*What you have to do*.
Print all entries below exactly, without images.

*** Data shown ***

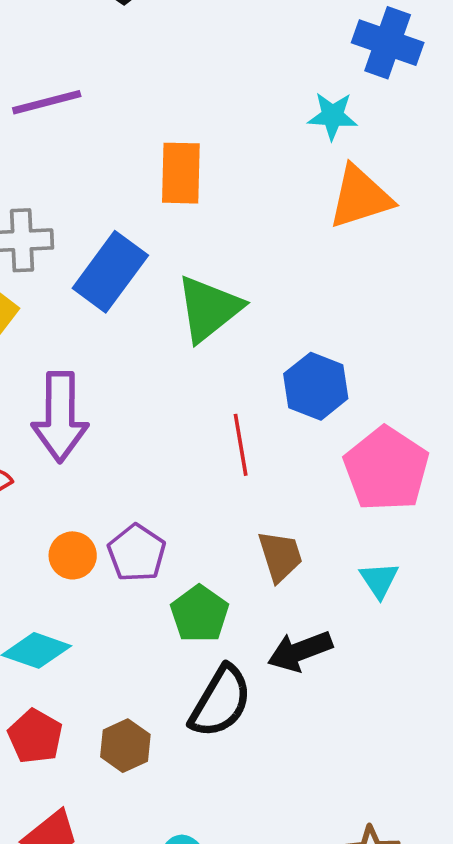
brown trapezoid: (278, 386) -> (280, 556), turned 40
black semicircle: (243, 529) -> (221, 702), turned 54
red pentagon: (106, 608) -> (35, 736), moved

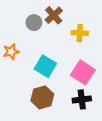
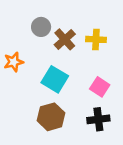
brown cross: (54, 15) -> (65, 39), moved
pink square: (83, 72) -> (100, 87), size x0.7

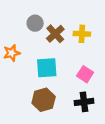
cyan square: (55, 79) -> (47, 68), turned -35

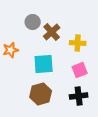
yellow cross: (82, 34) -> (78, 43), moved
pink square: (85, 74) -> (80, 70), turned 35

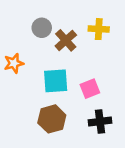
yellow cross: (78, 43) -> (99, 29), moved
pink square: (80, 70) -> (90, 89), moved

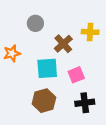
yellow cross: (99, 29) -> (90, 32), moved
brown cross: (66, 40) -> (63, 44), moved

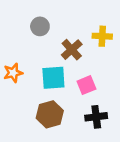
orange star: (12, 53) -> (13, 73), moved

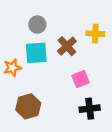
cyan square: (53, 78) -> (36, 53), moved
brown hexagon: (50, 114) -> (28, 106), moved

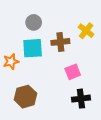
yellow cross: (95, 34) -> (86, 31), turned 35
brown cross: (67, 46) -> (60, 42), turned 36

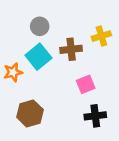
yellow cross: (86, 31) -> (101, 36), turned 35
cyan square: (33, 48) -> (38, 57), turned -35

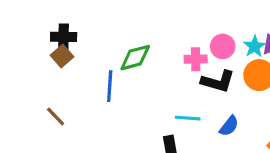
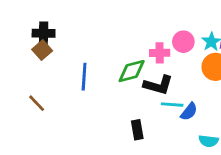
green diamond: (135, 58) -> (132, 71), moved
black L-shape: (218, 81) -> (158, 85), moved
cyan line: (188, 118) -> (172, 105), moved

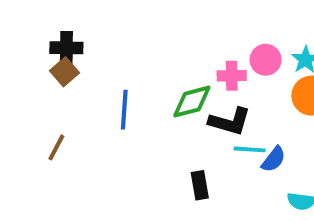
brown line: (37, 103) -> (56, 147), turned 72

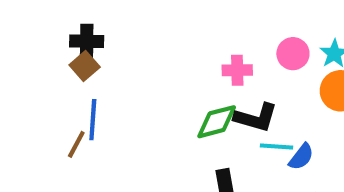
pink cross: (232, 76) -> (237, 70), moved
green diamond: (192, 102) -> (217, 122), moved
blue line: (124, 110) -> (93, 120), moved

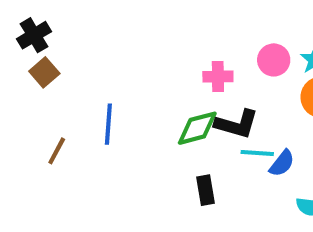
black cross: (87, 41) -> (34, 35), moved, turned -32
brown square: (85, 66) -> (44, 72), moved
blue line: (93, 120) -> (108, 124), moved

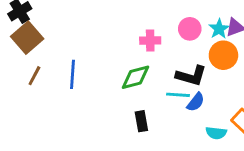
brown square: (44, 72) -> (27, 38), size x1.5
black L-shape: (236, 124) -> (191, 76), moved
brown line: (57, 151) -> (34, 76), moved

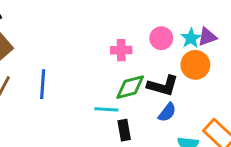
green diamond: (136, 77) -> (130, 87), moved
cyan line: (178, 95) -> (106, 109), moved
black rectangle: (141, 121) -> (124, 130), moved

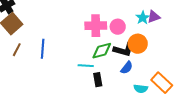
pink circle: (161, 38) -> (118, 27), moved
pink cross: (121, 50) -> (96, 26), size x1.5
orange circle: (195, 65) -> (138, 44), moved

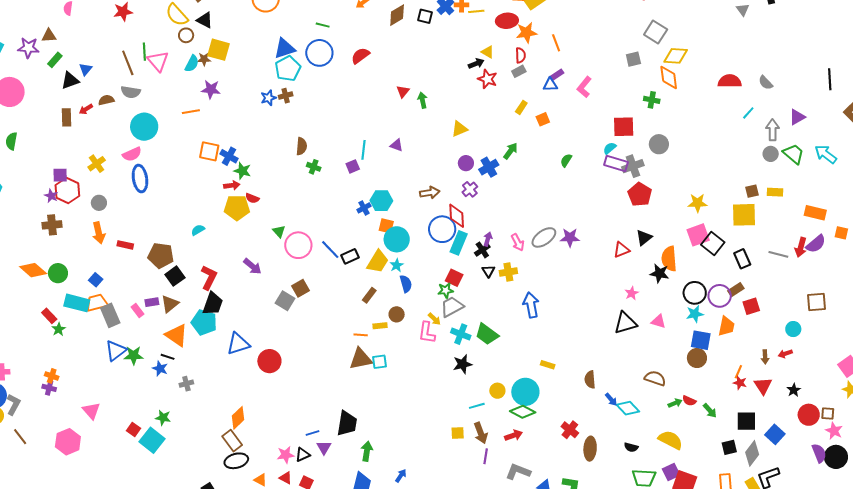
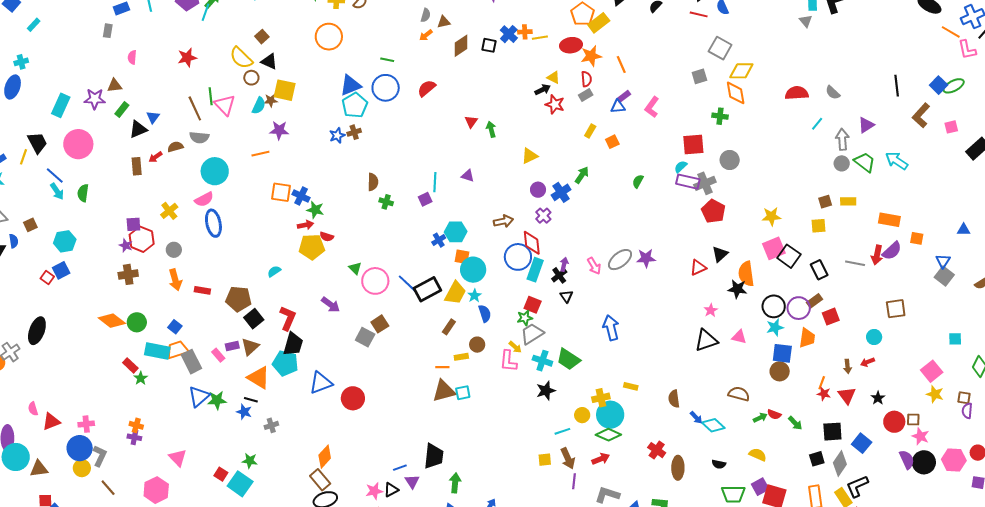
yellow square: (744, 215) -> (819, 226), size x0.6
black rectangle: (350, 256) -> (427, 289), size x1.5
yellow cross: (508, 272) -> (601, 398), moved
yellow semicircle: (671, 440) -> (758, 455), size x0.7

*** End of Data shown ***

*Exercise output*.
brown trapezoid: (278, 386) -> (280, 556), turned 40
black semicircle: (243, 529) -> (221, 702), turned 54
red pentagon: (106, 608) -> (35, 736), moved

brown cross: (54, 15) -> (65, 39), moved
pink square: (83, 72) -> (100, 87), size x0.7

cyan square: (55, 79) -> (47, 68), turned -35

yellow cross: (82, 34) -> (78, 43), moved
pink square: (85, 74) -> (80, 70), turned 35

yellow cross: (78, 43) -> (99, 29), moved
pink square: (80, 70) -> (90, 89), moved

yellow cross: (99, 29) -> (90, 32), moved
brown cross: (66, 40) -> (63, 44), moved

orange star: (12, 53) -> (13, 73), moved

cyan square: (53, 78) -> (36, 53), moved
brown hexagon: (50, 114) -> (28, 106), moved

yellow cross: (95, 34) -> (86, 31), turned 35
brown cross: (67, 46) -> (60, 42), turned 36

yellow cross: (86, 31) -> (101, 36), turned 35
cyan square: (33, 48) -> (38, 57), turned -35

green diamond: (135, 58) -> (132, 71), moved
black L-shape: (218, 81) -> (158, 85), moved
cyan line: (188, 118) -> (172, 105), moved

brown line: (37, 103) -> (56, 147), turned 72

pink cross: (232, 76) -> (237, 70), moved
green diamond: (192, 102) -> (217, 122), moved
blue line: (124, 110) -> (93, 120), moved

black cross: (87, 41) -> (34, 35), moved, turned -32
brown square: (85, 66) -> (44, 72), moved
blue line: (93, 120) -> (108, 124), moved

brown square: (44, 72) -> (27, 38), size x1.5
black L-shape: (236, 124) -> (191, 76), moved
brown line: (57, 151) -> (34, 76), moved

green diamond: (136, 77) -> (130, 87), moved
cyan line: (178, 95) -> (106, 109), moved
black rectangle: (141, 121) -> (124, 130), moved

pink circle: (161, 38) -> (118, 27), moved
pink cross: (121, 50) -> (96, 26), size x1.5
orange circle: (195, 65) -> (138, 44), moved

yellow square: (744, 215) -> (819, 226), size x0.6
black rectangle: (350, 256) -> (427, 289), size x1.5
yellow cross: (508, 272) -> (601, 398), moved
yellow semicircle: (671, 440) -> (758, 455), size x0.7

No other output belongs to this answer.